EXERCISE: Retype exactly the lines from the one holding "R5: 10 (COM, VX) -> 10 (BUF, VX)" through the final line of the data, both included.

[Records drawn from a dataset]
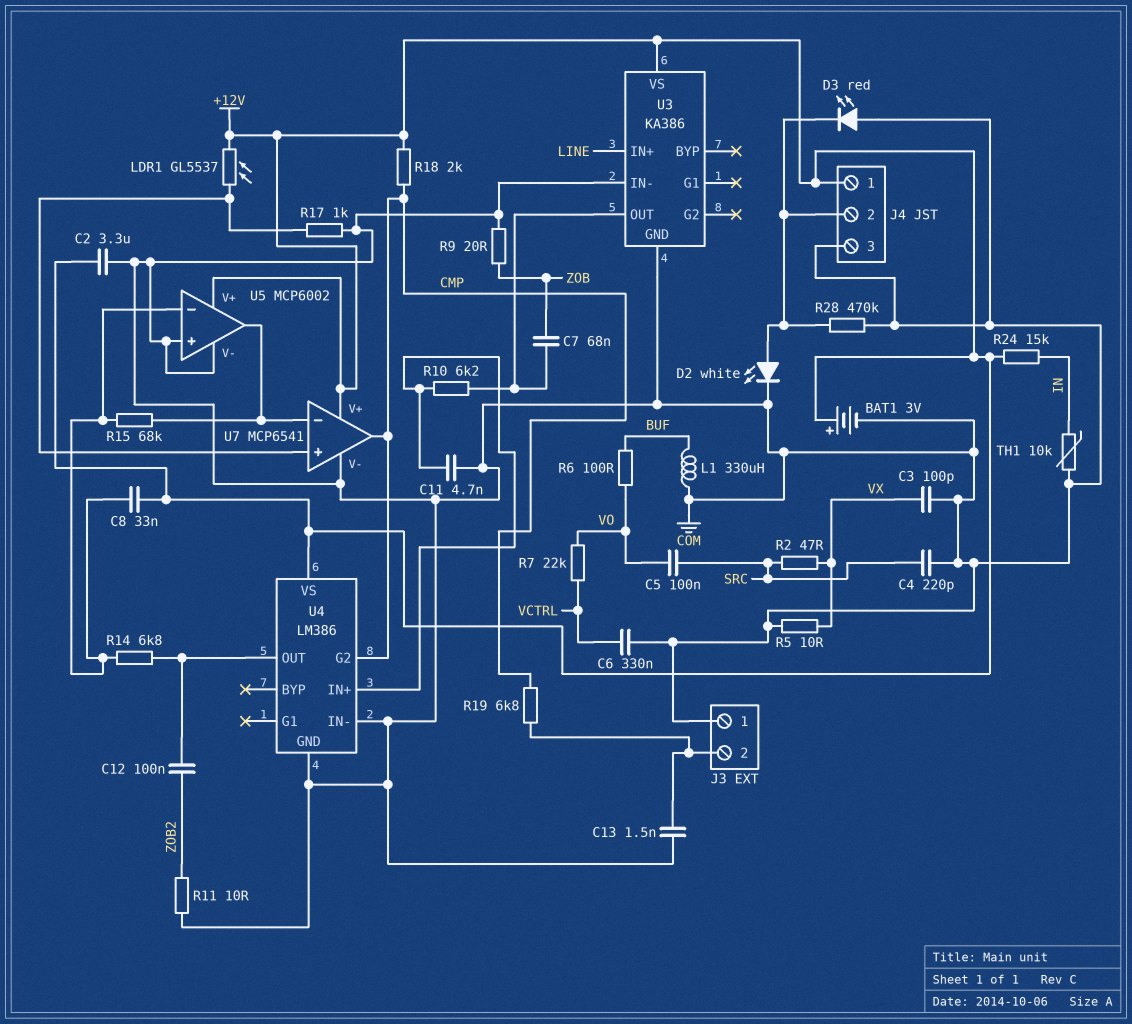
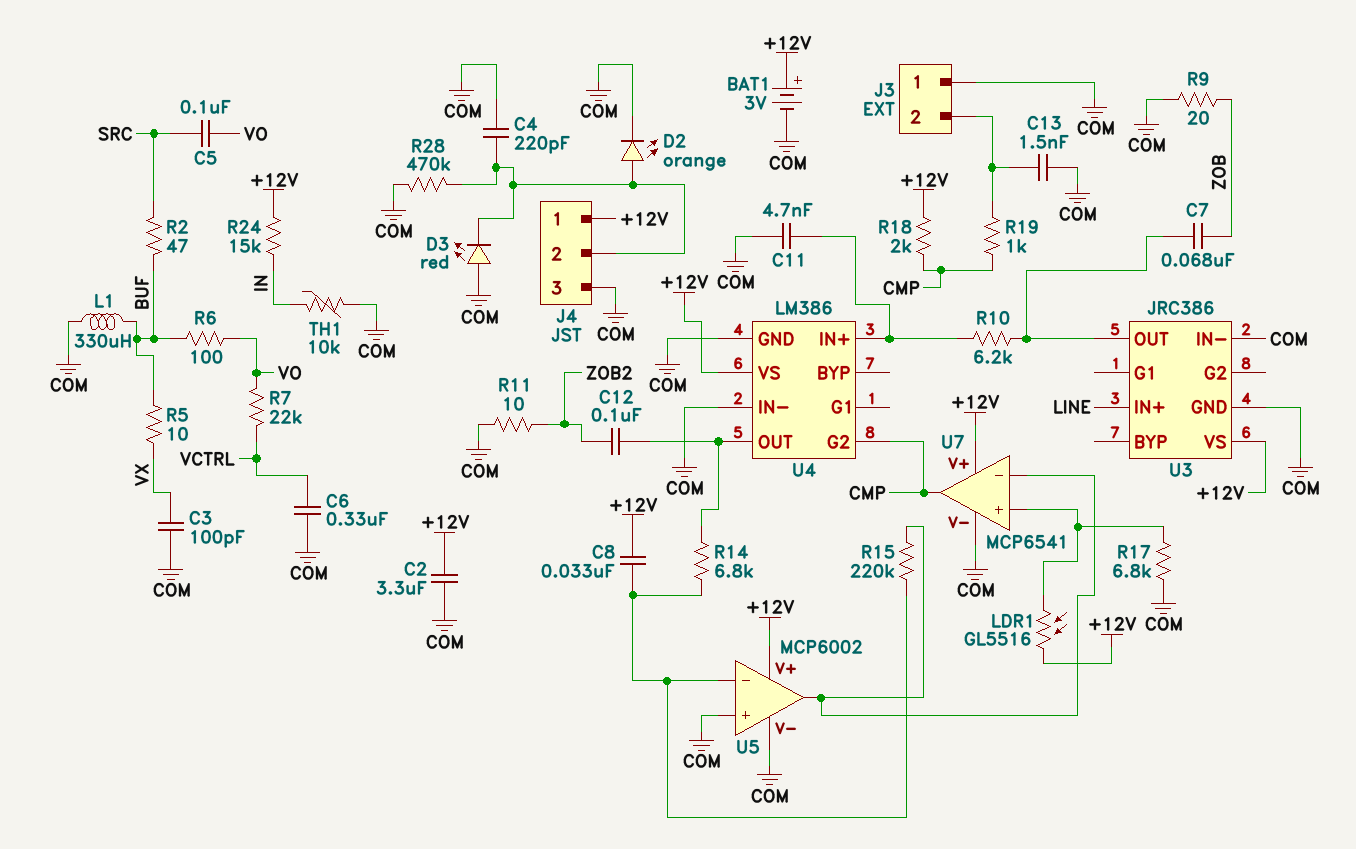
C4: 220pF (COM, SRC) -> 220pF (COM, J4/2)
D2: LED white (A J4/2, K COM) -> LED orange (A J4/2, K COM)
LDR1: GL5537 (+12V, U7/in+) -> GL5516 (+12V, U7/in+)
R2: 47 (SRC, VX) -> 47 (BUF, SRC)
R5: 10 (COM, VX) -> 10 (BUF, VX)
R15: 68k (U5/in-, U5/out) -> 220k (U5/in-, U5/out)
R17: 1k (COM, U7/in+) -> 6.8k (COM, U7/in+)
R19: 6.8k (CMP, J3/2) -> 1k (CMP, J3/2)
U3: KA386 -> JRC386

RESULT OF THIS TASK:
R5: 10 (COM, VX) -> 10 (BUF, VX)
R15: 68k (U5/in-, U5/out) -> 220k (U5/in-, U5/out)
R17: 1k (COM, U7/in+) -> 6.8k (COM, U7/in+)
R19: 6.8k (CMP, J3/2) -> 1k (CMP, J3/2)
U3: KA386 -> JRC386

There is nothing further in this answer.